**WHAT YOU ARE ASKED TO DO**
Rewrite the lines between the one containing "y] central coordinate." and the one containing "y) central coordinate.", inclusive, as a JSON list of strings with one string per line, omitting blank lines.

**SUPPLIED INFORMATION**

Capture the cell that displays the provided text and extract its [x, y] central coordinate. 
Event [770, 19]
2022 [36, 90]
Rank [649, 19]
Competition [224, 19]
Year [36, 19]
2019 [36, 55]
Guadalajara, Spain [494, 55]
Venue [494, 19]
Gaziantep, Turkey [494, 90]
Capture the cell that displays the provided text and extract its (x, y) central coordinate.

--

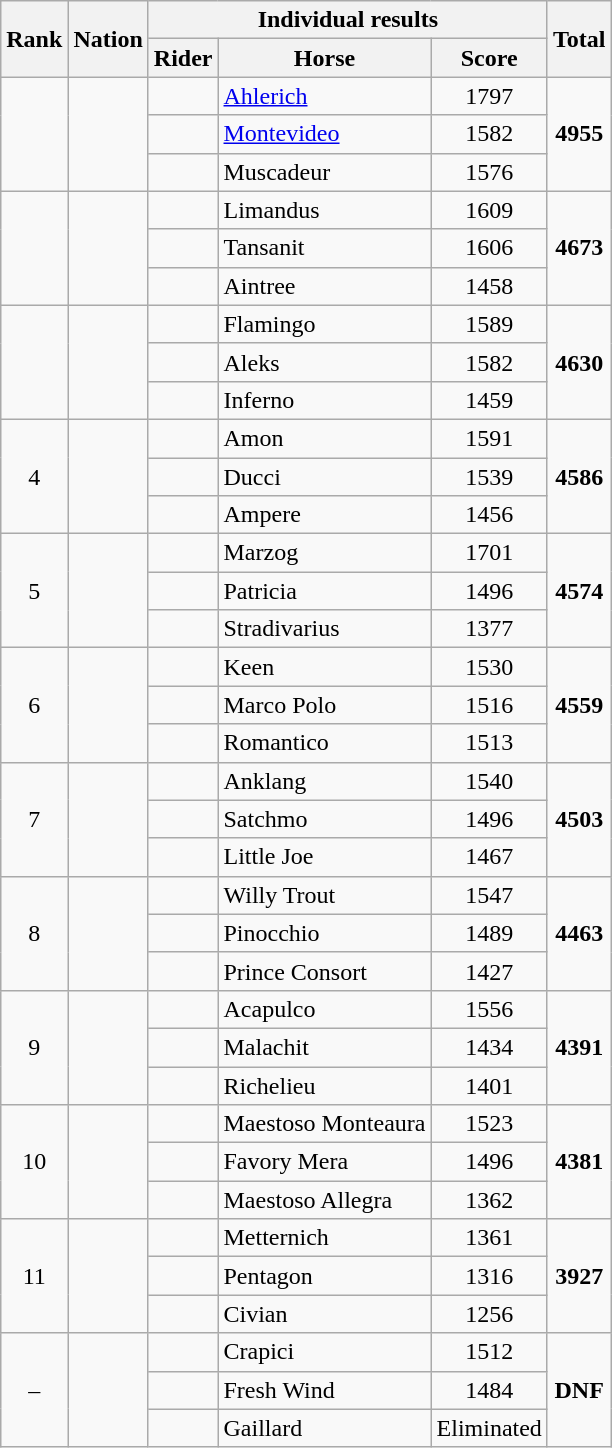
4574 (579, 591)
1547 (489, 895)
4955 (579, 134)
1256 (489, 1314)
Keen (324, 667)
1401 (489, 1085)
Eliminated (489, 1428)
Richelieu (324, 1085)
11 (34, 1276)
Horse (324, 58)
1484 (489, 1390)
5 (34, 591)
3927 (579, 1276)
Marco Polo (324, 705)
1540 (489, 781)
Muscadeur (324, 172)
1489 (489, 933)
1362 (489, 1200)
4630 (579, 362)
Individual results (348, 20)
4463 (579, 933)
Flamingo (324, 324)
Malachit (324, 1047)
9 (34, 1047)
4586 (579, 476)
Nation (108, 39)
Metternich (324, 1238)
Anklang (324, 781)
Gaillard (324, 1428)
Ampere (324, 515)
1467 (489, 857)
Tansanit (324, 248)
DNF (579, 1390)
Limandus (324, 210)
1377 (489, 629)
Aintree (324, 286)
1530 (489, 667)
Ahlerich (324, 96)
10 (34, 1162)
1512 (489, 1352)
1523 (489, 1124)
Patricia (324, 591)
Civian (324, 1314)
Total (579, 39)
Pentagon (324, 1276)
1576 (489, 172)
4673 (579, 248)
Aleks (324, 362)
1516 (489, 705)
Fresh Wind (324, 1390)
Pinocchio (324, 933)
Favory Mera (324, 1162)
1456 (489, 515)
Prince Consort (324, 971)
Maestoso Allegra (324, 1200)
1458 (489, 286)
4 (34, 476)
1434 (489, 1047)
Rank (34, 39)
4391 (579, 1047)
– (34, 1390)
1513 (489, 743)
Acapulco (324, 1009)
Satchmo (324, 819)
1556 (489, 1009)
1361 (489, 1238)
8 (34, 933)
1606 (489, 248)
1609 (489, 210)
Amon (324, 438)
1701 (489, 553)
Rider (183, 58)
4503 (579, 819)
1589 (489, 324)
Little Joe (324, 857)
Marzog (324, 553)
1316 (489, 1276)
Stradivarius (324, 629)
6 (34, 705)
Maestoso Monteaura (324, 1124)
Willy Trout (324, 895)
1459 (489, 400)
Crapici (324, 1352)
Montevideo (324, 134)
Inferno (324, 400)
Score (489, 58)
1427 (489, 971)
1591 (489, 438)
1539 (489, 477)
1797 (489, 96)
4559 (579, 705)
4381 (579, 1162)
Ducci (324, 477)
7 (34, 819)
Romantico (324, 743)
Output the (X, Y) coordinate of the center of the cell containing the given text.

**TASK RESPONSE**
[
  "Capture the cell that displays the provided text and extract its [x, y] central coordinate. ",
  "Event [770, 19]",
  "2022 [36, 90]",
  "Rank [649, 19]",
  "Competition [224, 19]",
  "Year [36, 19]",
  "2019 [36, 55]",
  "Guadalajara, Spain [494, 55]",
  "Venue [494, 19]",
  "Gaziantep, Turkey [494, 90]",
  "Capture the cell that displays the provided text and extract its (x, y) central coordinate."
]